### Given records
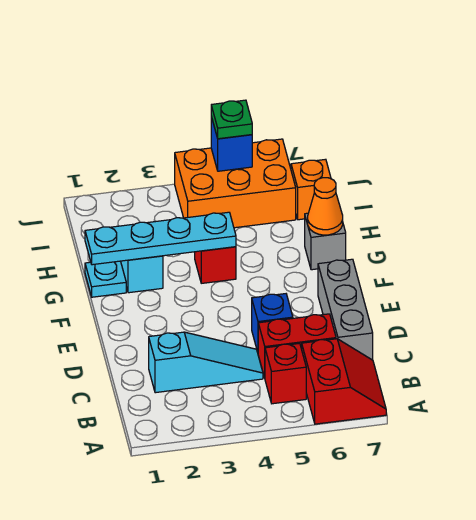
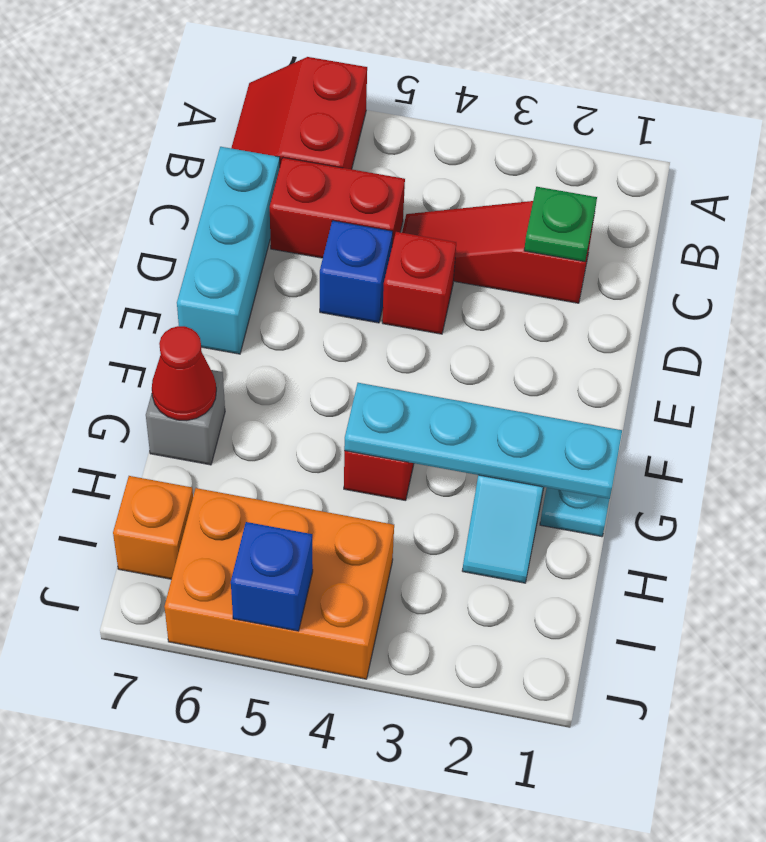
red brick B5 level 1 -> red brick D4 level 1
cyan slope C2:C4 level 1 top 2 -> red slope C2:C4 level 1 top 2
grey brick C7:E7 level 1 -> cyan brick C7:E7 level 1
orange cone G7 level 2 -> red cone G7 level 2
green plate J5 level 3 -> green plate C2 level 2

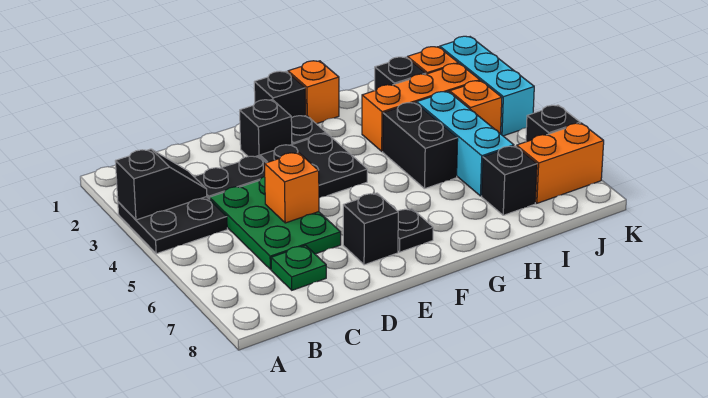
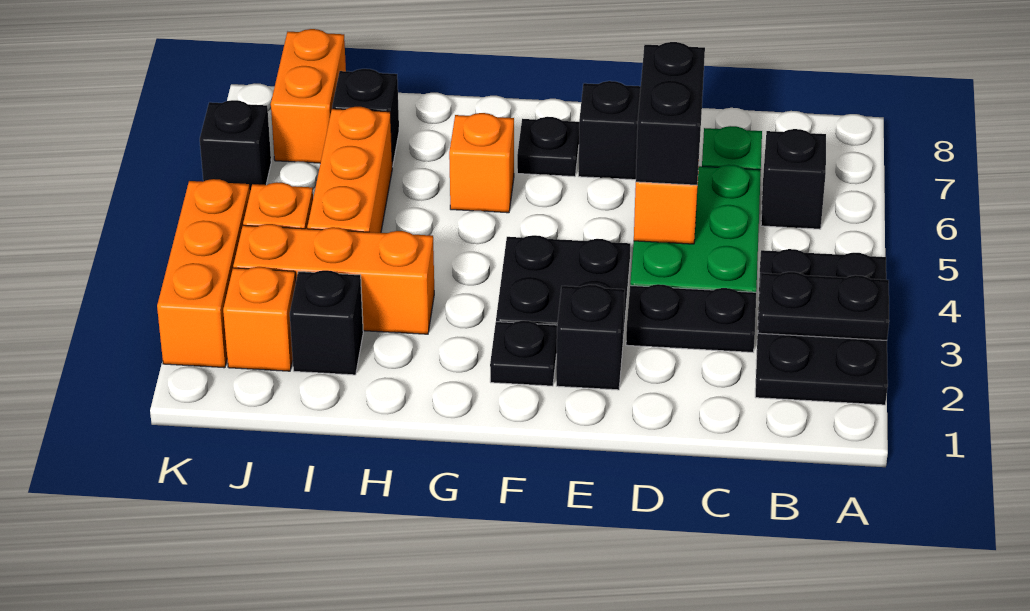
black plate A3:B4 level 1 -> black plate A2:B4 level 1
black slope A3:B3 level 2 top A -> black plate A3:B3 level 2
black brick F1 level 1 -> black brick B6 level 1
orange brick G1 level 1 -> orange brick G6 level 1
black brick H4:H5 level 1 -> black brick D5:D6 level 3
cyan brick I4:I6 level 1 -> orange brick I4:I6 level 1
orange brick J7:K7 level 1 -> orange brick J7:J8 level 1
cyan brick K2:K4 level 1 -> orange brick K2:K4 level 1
######
* Work item
Tally every line of the data that holds the word "brick" and write the count alone.

* Result
8